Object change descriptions
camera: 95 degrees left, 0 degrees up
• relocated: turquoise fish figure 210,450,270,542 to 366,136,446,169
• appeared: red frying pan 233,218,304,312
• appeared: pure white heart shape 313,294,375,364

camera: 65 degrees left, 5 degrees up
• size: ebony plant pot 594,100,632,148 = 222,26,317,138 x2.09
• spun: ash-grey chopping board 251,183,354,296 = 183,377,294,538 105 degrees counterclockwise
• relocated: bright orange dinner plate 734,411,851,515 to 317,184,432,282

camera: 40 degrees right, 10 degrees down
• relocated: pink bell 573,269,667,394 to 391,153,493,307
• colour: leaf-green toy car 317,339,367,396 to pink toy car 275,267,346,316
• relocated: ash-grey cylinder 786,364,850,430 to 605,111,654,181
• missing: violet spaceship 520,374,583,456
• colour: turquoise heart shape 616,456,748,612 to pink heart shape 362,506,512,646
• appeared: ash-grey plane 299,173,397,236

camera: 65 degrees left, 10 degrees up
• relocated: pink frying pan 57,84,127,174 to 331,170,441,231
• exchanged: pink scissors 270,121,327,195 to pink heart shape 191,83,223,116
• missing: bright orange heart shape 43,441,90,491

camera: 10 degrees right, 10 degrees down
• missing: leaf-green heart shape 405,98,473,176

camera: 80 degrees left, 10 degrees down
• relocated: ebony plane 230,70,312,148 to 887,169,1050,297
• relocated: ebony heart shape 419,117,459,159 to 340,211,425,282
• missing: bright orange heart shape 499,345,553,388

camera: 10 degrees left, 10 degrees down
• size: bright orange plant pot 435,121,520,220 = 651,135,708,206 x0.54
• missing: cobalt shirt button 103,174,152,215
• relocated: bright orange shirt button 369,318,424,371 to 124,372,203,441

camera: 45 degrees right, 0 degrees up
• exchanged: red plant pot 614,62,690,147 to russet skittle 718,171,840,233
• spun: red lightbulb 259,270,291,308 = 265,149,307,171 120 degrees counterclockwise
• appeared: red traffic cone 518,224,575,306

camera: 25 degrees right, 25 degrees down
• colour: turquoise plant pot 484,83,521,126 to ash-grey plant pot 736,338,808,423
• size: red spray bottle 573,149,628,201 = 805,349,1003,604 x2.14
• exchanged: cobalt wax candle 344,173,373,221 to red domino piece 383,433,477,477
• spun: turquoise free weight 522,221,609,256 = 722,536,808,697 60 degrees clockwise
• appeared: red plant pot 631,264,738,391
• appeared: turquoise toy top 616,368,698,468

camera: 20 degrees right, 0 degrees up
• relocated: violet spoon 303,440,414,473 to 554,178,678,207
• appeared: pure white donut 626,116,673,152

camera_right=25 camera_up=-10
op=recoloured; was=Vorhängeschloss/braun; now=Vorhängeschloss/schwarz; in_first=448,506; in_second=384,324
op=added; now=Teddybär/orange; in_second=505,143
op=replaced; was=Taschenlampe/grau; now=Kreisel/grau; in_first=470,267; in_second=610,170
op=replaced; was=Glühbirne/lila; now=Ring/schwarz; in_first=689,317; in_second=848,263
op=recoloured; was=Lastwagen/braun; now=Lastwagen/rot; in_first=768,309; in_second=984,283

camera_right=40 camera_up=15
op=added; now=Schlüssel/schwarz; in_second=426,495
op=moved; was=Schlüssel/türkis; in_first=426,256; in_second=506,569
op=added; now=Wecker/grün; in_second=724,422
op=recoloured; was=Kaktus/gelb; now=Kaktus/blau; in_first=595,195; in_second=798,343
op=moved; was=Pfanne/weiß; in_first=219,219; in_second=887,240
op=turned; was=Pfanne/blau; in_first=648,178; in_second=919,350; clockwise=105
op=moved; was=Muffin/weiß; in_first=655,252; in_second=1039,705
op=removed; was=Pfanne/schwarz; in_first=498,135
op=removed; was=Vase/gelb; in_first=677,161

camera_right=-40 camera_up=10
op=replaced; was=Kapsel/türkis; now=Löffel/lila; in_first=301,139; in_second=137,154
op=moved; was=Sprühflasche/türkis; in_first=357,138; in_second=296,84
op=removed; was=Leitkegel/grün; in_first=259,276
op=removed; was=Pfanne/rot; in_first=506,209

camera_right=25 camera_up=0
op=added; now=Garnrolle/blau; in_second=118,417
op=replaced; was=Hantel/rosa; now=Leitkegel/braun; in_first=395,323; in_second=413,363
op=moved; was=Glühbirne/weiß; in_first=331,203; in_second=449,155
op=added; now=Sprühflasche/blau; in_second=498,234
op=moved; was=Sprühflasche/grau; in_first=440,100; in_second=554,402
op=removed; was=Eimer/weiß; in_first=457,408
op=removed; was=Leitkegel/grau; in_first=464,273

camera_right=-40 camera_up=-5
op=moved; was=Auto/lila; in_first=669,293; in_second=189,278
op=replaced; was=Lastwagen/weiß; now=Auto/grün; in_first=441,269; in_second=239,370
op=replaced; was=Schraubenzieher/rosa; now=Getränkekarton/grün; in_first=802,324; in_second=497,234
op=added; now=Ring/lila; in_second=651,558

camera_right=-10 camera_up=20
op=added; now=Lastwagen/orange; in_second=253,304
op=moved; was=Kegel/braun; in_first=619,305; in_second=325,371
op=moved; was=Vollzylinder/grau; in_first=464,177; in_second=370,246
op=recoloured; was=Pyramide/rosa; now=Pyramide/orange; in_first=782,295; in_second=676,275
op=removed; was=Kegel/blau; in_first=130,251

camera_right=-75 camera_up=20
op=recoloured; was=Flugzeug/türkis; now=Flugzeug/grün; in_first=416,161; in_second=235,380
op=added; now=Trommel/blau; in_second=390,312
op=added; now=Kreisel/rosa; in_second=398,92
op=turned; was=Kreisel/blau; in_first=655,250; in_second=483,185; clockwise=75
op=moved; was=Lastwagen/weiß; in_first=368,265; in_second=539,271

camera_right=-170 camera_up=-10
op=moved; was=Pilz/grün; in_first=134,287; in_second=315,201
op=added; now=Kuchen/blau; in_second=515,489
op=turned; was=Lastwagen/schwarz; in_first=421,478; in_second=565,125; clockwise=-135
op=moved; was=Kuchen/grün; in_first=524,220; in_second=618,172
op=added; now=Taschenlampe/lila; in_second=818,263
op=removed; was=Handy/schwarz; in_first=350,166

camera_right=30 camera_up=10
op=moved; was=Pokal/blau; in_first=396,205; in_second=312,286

• **Your instructions**: Write out the data a second time, exactly the same.

• **Answer for this exercise**:
camera: 95 degrees left, 0 degrees up
• relocated: turquoise fish figure 210,450,270,542 to 366,136,446,169
• appeared: red frying pan 233,218,304,312
• appeared: pure white heart shape 313,294,375,364

camera: 65 degrees left, 5 degrees up
• size: ebony plant pot 594,100,632,148 = 222,26,317,138 x2.09
• spun: ash-grey chopping board 251,183,354,296 = 183,377,294,538 105 degrees counterclockwise
• relocated: bright orange dinner plate 734,411,851,515 to 317,184,432,282

camera: 40 degrees right, 10 degrees down
• relocated: pink bell 573,269,667,394 to 391,153,493,307
• colour: leaf-green toy car 317,339,367,396 to pink toy car 275,267,346,316
• relocated: ash-grey cylinder 786,364,850,430 to 605,111,654,181
• missing: violet spaceship 520,374,583,456
• colour: turquoise heart shape 616,456,748,612 to pink heart shape 362,506,512,646
• appeared: ash-grey plane 299,173,397,236

camera: 65 degrees left, 10 degrees up
• relocated: pink frying pan 57,84,127,174 to 331,170,441,231
• exchanged: pink scissors 270,121,327,195 to pink heart shape 191,83,223,116
• missing: bright orange heart shape 43,441,90,491

camera: 10 degrees right, 10 degrees down
• missing: leaf-green heart shape 405,98,473,176

camera: 80 degrees left, 10 degrees down
• relocated: ebony plane 230,70,312,148 to 887,169,1050,297
• relocated: ebony heart shape 419,117,459,159 to 340,211,425,282
• missing: bright orange heart shape 499,345,553,388

camera: 10 degrees left, 10 degrees down
• size: bright orange plant pot 435,121,520,220 = 651,135,708,206 x0.54
• missing: cobalt shirt button 103,174,152,215
• relocated: bright orange shirt button 369,318,424,371 to 124,372,203,441

camera: 45 degrees right, 0 degrees up
• exchanged: red plant pot 614,62,690,147 to russet skittle 718,171,840,233
• spun: red lightbulb 259,270,291,308 = 265,149,307,171 120 degrees counterclockwise
• appeared: red traffic cone 518,224,575,306

camera: 25 degrees right, 25 degrees down
• colour: turquoise plant pot 484,83,521,126 to ash-grey plant pot 736,338,808,423
• size: red spray bottle 573,149,628,201 = 805,349,1003,604 x2.14
• exchanged: cobalt wax candle 344,173,373,221 to red domino piece 383,433,477,477
• spun: turquoise free weight 522,221,609,256 = 722,536,808,697 60 degrees clockwise
• appeared: red plant pot 631,264,738,391
• appeared: turquoise toy top 616,368,698,468

camera: 20 degrees right, 0 degrees up
• relocated: violet spoon 303,440,414,473 to 554,178,678,207
• appeared: pure white donut 626,116,673,152

camera_right=25 camera_up=-10
op=recoloured; was=Vorhängeschloss/braun; now=Vorhängeschloss/schwarz; in_first=448,506; in_second=384,324
op=added; now=Teddybär/orange; in_second=505,143
op=replaced; was=Taschenlampe/grau; now=Kreisel/grau; in_first=470,267; in_second=610,170
op=replaced; was=Glühbirne/lila; now=Ring/schwarz; in_first=689,317; in_second=848,263
op=recoloured; was=Lastwagen/braun; now=Lastwagen/rot; in_first=768,309; in_second=984,283

camera_right=40 camera_up=15
op=added; now=Schlüssel/schwarz; in_second=426,495
op=moved; was=Schlüssel/türkis; in_first=426,256; in_second=506,569
op=added; now=Wecker/grün; in_second=724,422
op=recoloured; was=Kaktus/gelb; now=Kaktus/blau; in_first=595,195; in_second=798,343
op=moved; was=Pfanne/weiß; in_first=219,219; in_second=887,240
op=turned; was=Pfanne/blau; in_first=648,178; in_second=919,350; clockwise=105
op=moved; was=Muffin/weiß; in_first=655,252; in_second=1039,705
op=removed; was=Pfanne/schwarz; in_first=498,135
op=removed; was=Vase/gelb; in_first=677,161

camera_right=-40 camera_up=10
op=replaced; was=Kapsel/türkis; now=Löffel/lila; in_first=301,139; in_second=137,154
op=moved; was=Sprühflasche/türkis; in_first=357,138; in_second=296,84
op=removed; was=Leitkegel/grün; in_first=259,276
op=removed; was=Pfanne/rot; in_first=506,209

camera_right=25 camera_up=0
op=added; now=Garnrolle/blau; in_second=118,417
op=replaced; was=Hantel/rosa; now=Leitkegel/braun; in_first=395,323; in_second=413,363
op=moved; was=Glühbirne/weiß; in_first=331,203; in_second=449,155
op=added; now=Sprühflasche/blau; in_second=498,234
op=moved; was=Sprühflasche/grau; in_first=440,100; in_second=554,402
op=removed; was=Eimer/weiß; in_first=457,408
op=removed; was=Leitkegel/grau; in_first=464,273

camera_right=-40 camera_up=-5
op=moved; was=Auto/lila; in_first=669,293; in_second=189,278
op=replaced; was=Lastwagen/weiß; now=Auto/grün; in_first=441,269; in_second=239,370
op=replaced; was=Schraubenzieher/rosa; now=Getränkekarton/grün; in_first=802,324; in_second=497,234
op=added; now=Ring/lila; in_second=651,558

camera_right=-10 camera_up=20
op=added; now=Lastwagen/orange; in_second=253,304
op=moved; was=Kegel/braun; in_first=619,305; in_second=325,371
op=moved; was=Vollzylinder/grau; in_first=464,177; in_second=370,246
op=recoloured; was=Pyramide/rosa; now=Pyramide/orange; in_first=782,295; in_second=676,275
op=removed; was=Kegel/blau; in_first=130,251

camera_right=-75 camera_up=20
op=recoloured; was=Flugzeug/türkis; now=Flugzeug/grün; in_first=416,161; in_second=235,380
op=added; now=Trommel/blau; in_second=390,312
op=added; now=Kreisel/rosa; in_second=398,92
op=turned; was=Kreisel/blau; in_first=655,250; in_second=483,185; clockwise=75
op=moved; was=Lastwagen/weiß; in_first=368,265; in_second=539,271

camera_right=-170 camera_up=-10
op=moved; was=Pilz/grün; in_first=134,287; in_second=315,201
op=added; now=Kuchen/blau; in_second=515,489
op=turned; was=Lastwagen/schwarz; in_first=421,478; in_second=565,125; clockwise=-135
op=moved; was=Kuchen/grün; in_first=524,220; in_second=618,172
op=added; now=Taschenlampe/lila; in_second=818,263
op=removed; was=Handy/schwarz; in_first=350,166

camera_right=30 camera_up=10
op=moved; was=Pokal/blau; in_first=396,205; in_second=312,286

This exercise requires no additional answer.